Change detection data:
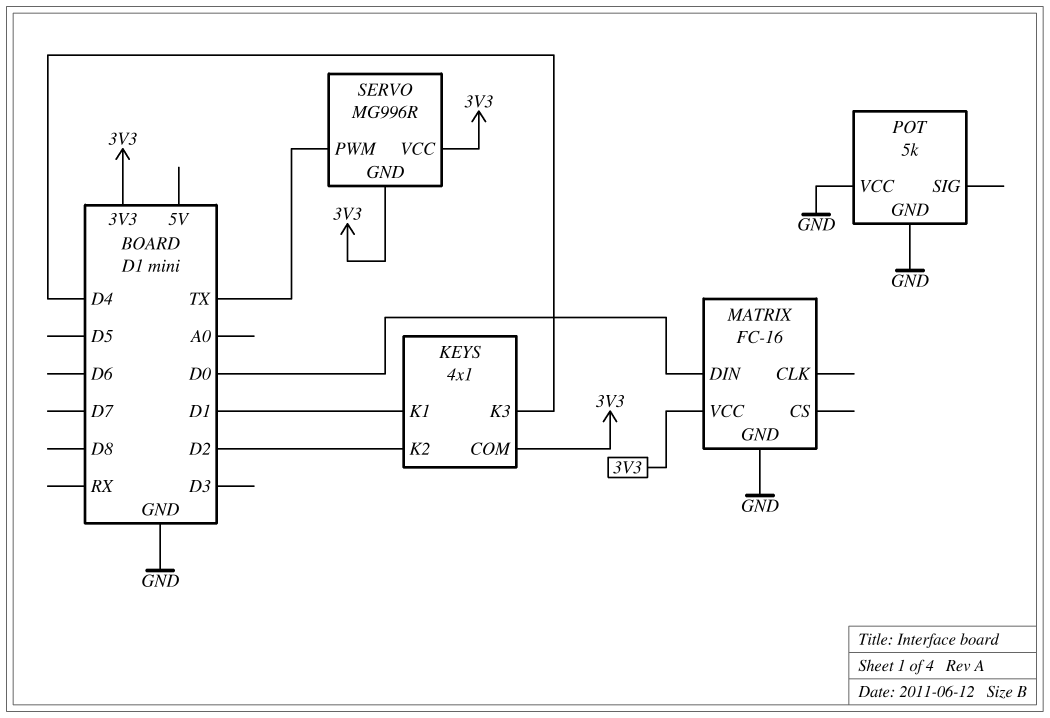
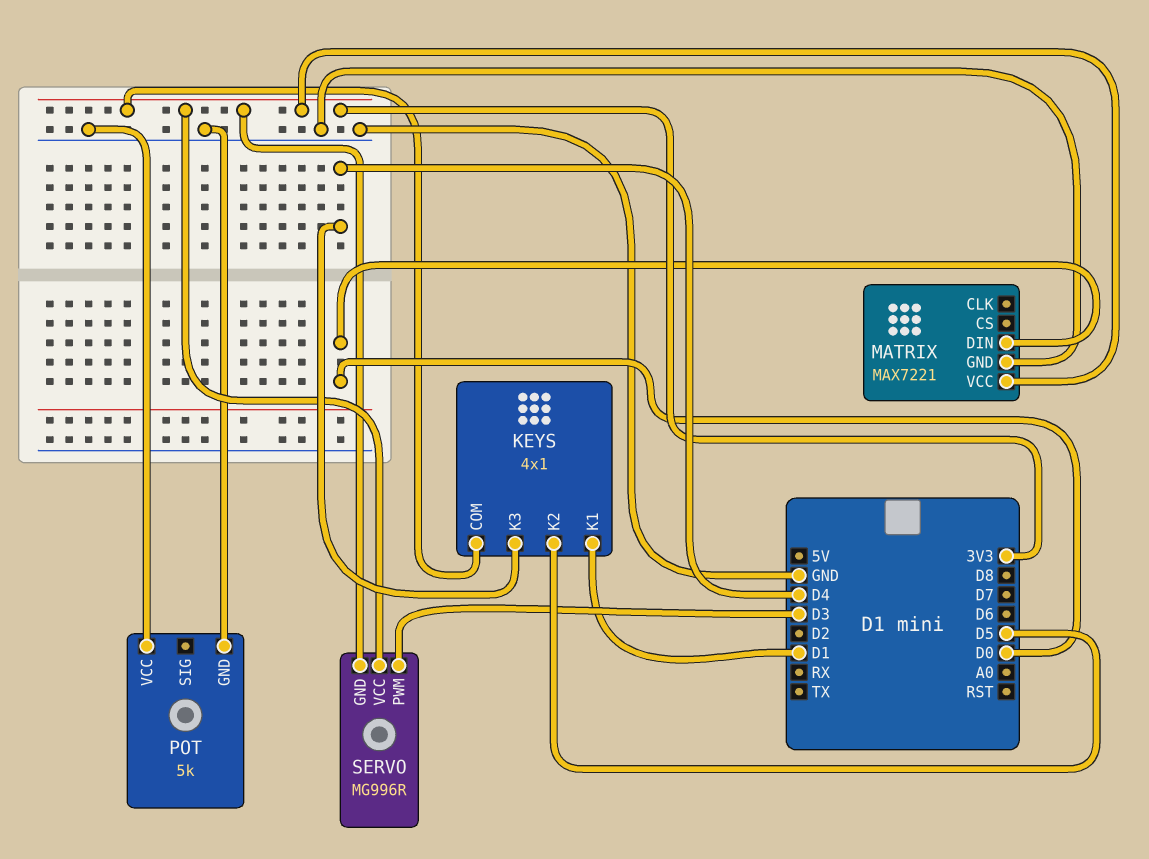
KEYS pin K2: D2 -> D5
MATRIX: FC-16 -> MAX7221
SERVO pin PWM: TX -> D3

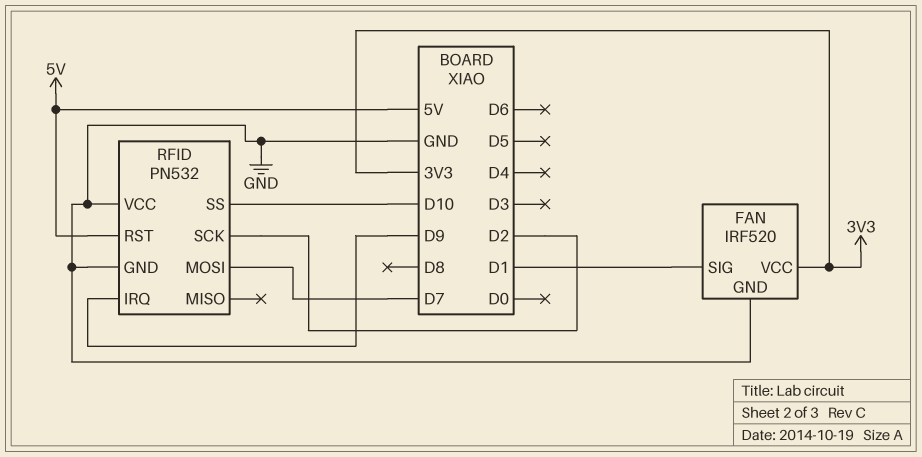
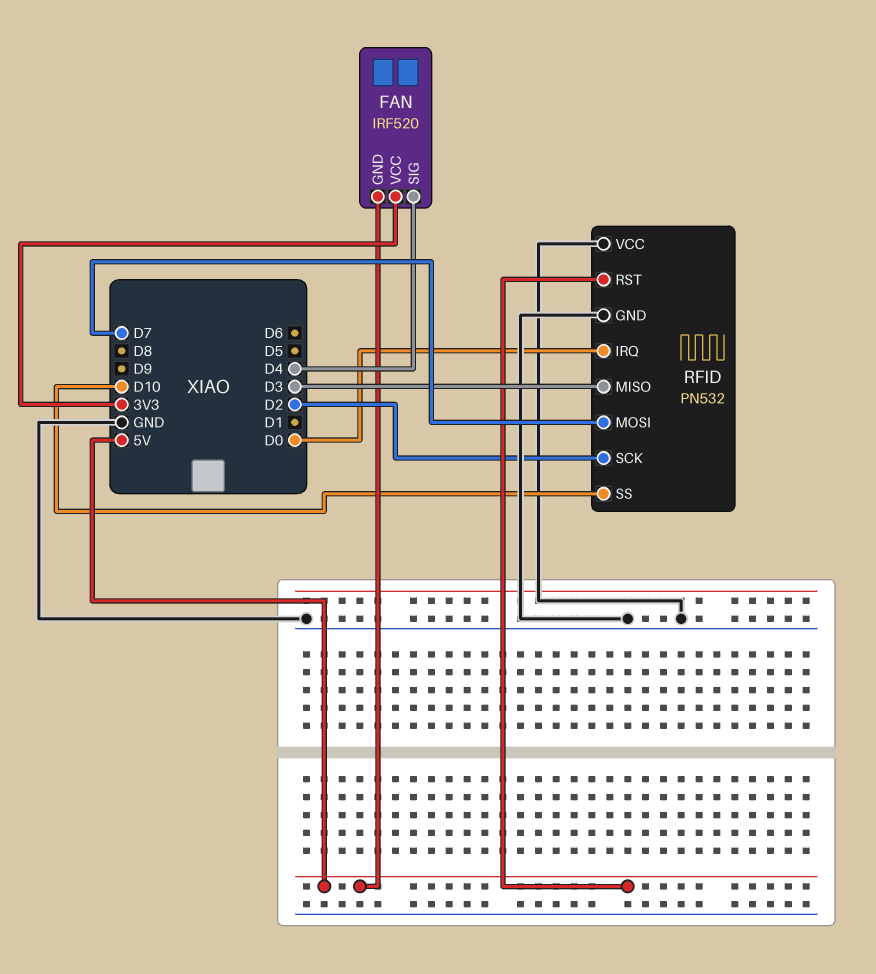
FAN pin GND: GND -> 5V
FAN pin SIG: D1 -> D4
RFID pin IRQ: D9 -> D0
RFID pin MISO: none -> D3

EXERCISE DIRECTIONS:
Please tally every line of the entries that holds "RFID" and answer with that figure alone.

ANSWER BOX:
2